= Exercise requirements =
Every record needs to be repeated exactly; its pictures do not.

= Scene change data =
>>

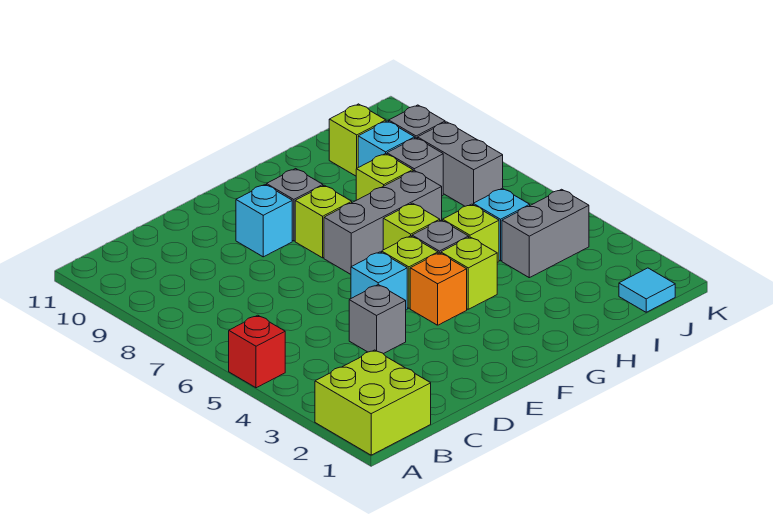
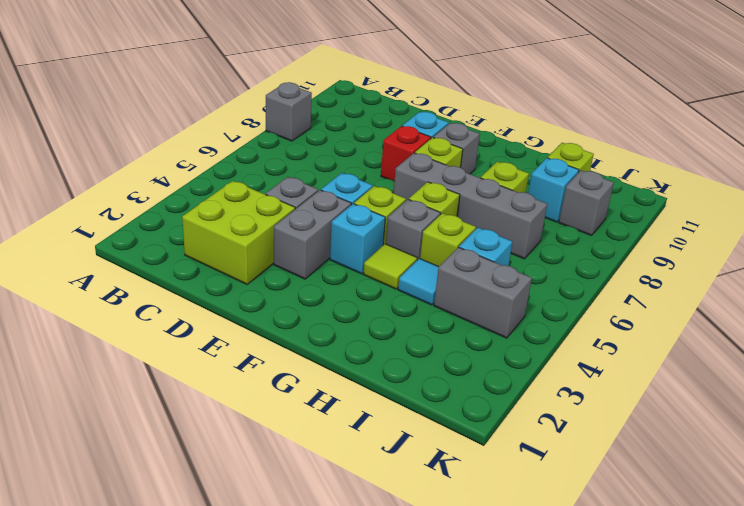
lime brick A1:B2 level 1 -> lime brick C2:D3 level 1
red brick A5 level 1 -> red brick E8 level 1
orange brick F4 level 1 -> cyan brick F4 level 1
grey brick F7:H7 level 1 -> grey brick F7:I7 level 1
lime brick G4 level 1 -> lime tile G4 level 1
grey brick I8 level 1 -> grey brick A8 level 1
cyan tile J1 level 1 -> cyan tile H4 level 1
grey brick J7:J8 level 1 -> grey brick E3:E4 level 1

<<

= Output below =
lime brick A1:B2 level 1 -> lime brick C2:D3 level 1
red brick A5 level 1 -> red brick E8 level 1
orange brick F4 level 1 -> cyan brick F4 level 1
grey brick F7:H7 level 1 -> grey brick F7:I7 level 1
lime brick G4 level 1 -> lime tile G4 level 1
grey brick I8 level 1 -> grey brick A8 level 1
cyan tile J1 level 1 -> cyan tile H4 level 1
grey brick J7:J8 level 1 -> grey brick E3:E4 level 1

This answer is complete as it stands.